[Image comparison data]
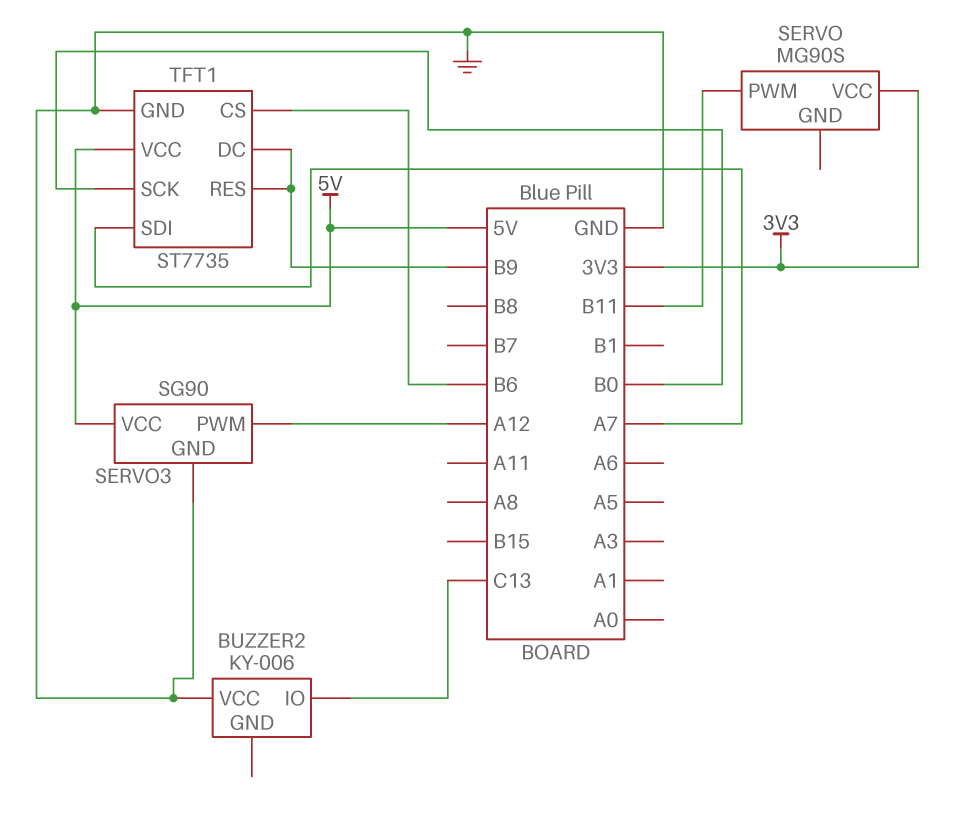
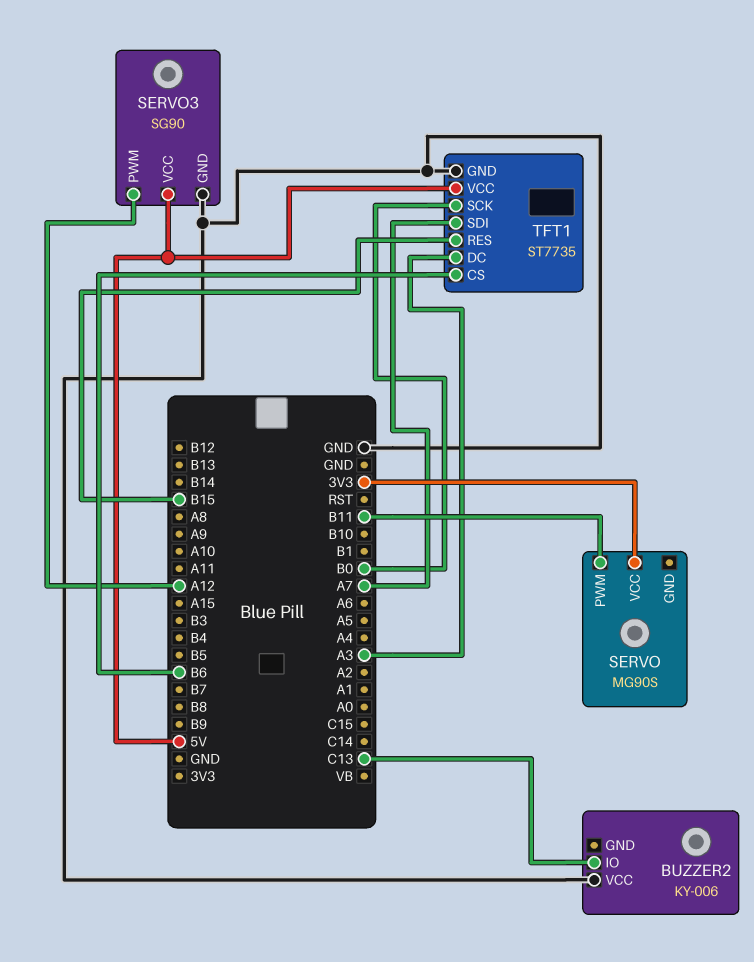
TFT1 pin DC: B9 -> A3
TFT1 pin RES: B9 -> B15

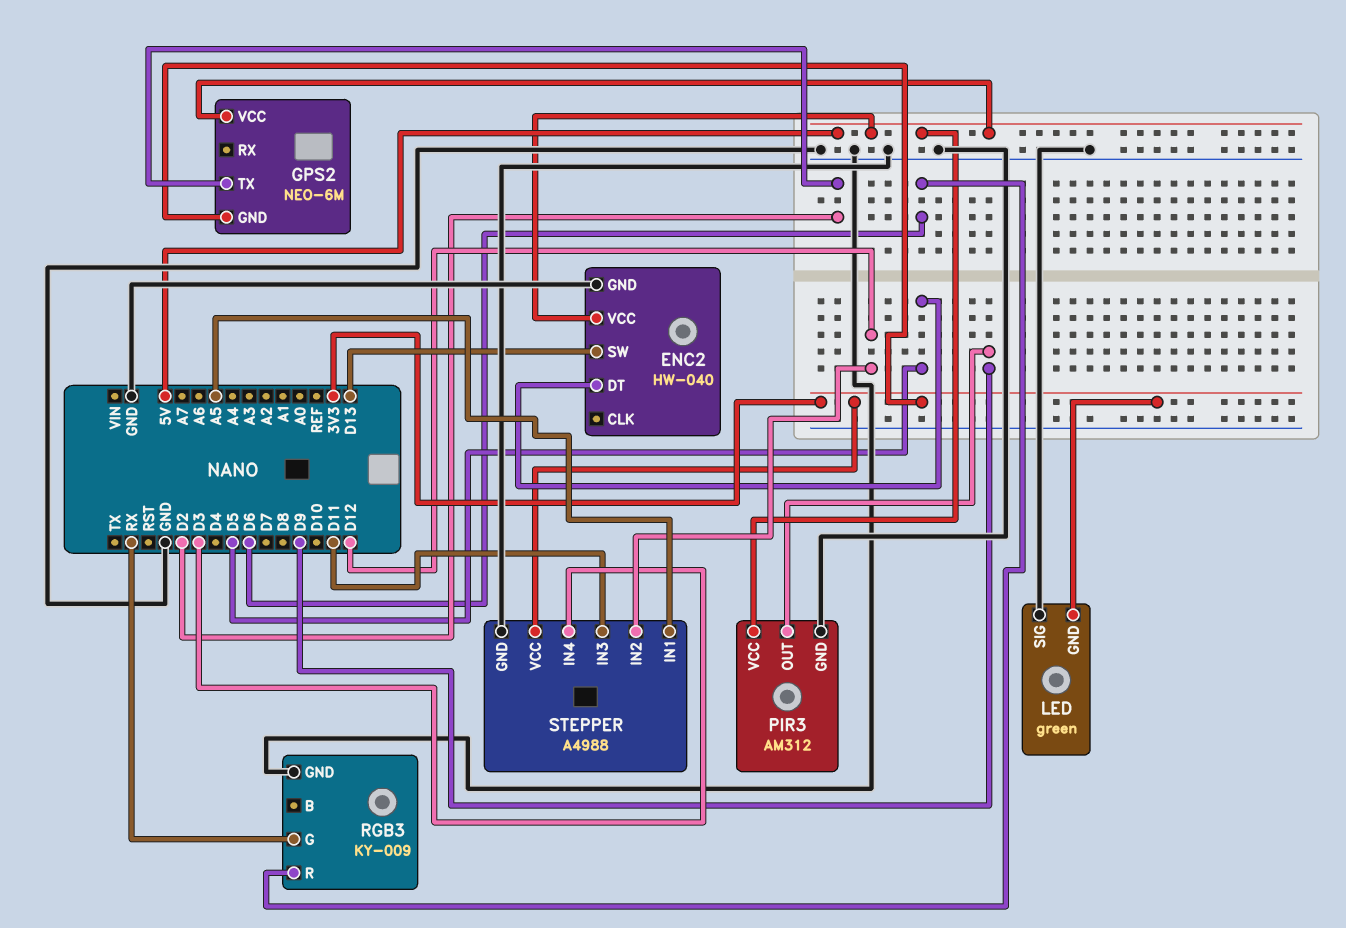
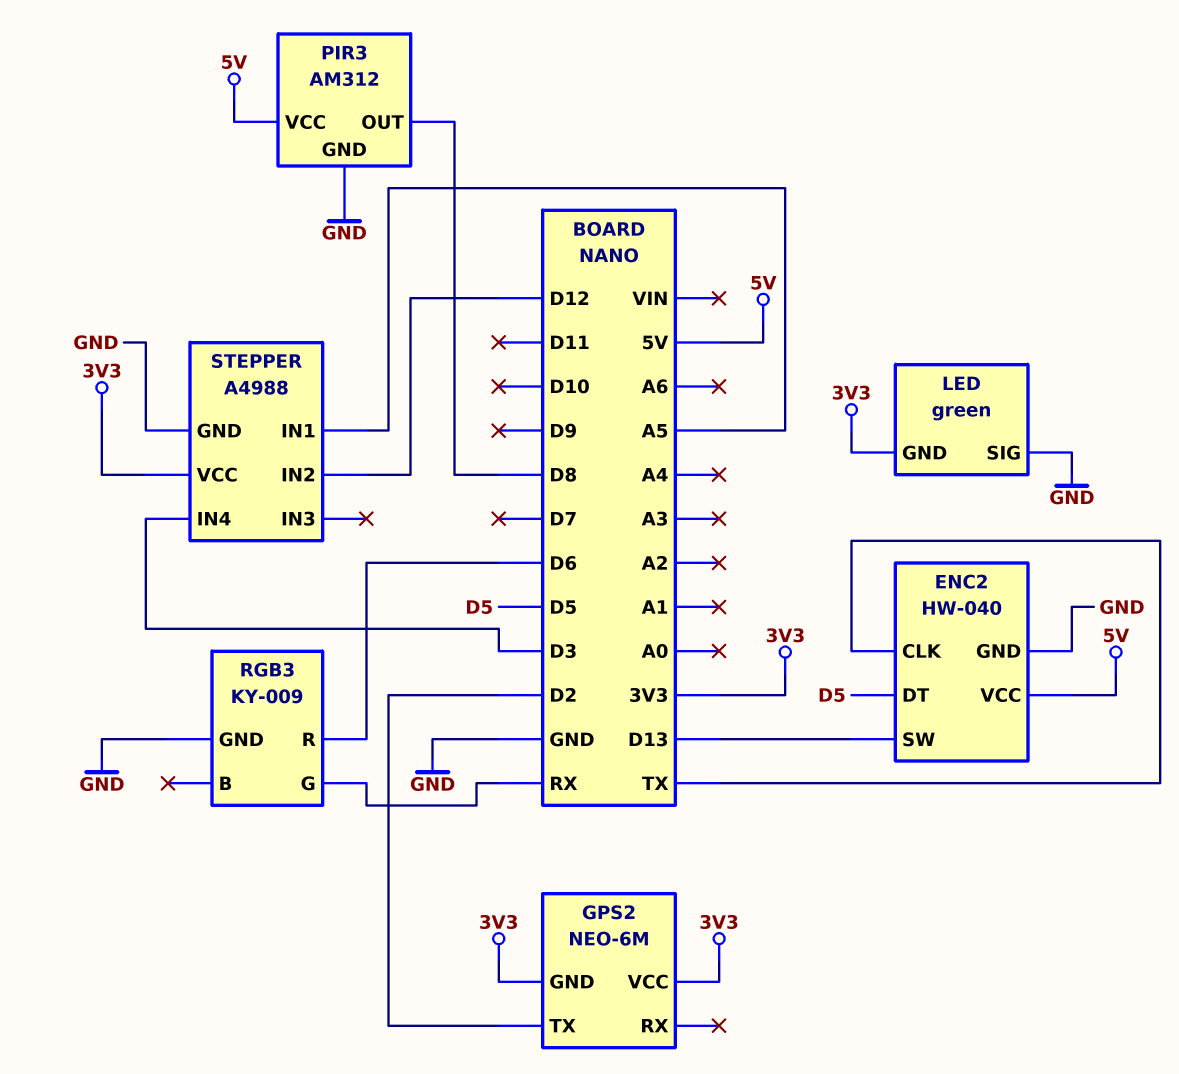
ENC2 pin CLK: none -> TX
GPS2 pin VCC: 5V -> 3V3
PIR3 pin OUT: D9 -> D8
STEPPER pin IN3: D11 -> none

How to complete this task:
Your answer should be one number, the count of lines in the records that contain the string "none".

Final answer:
2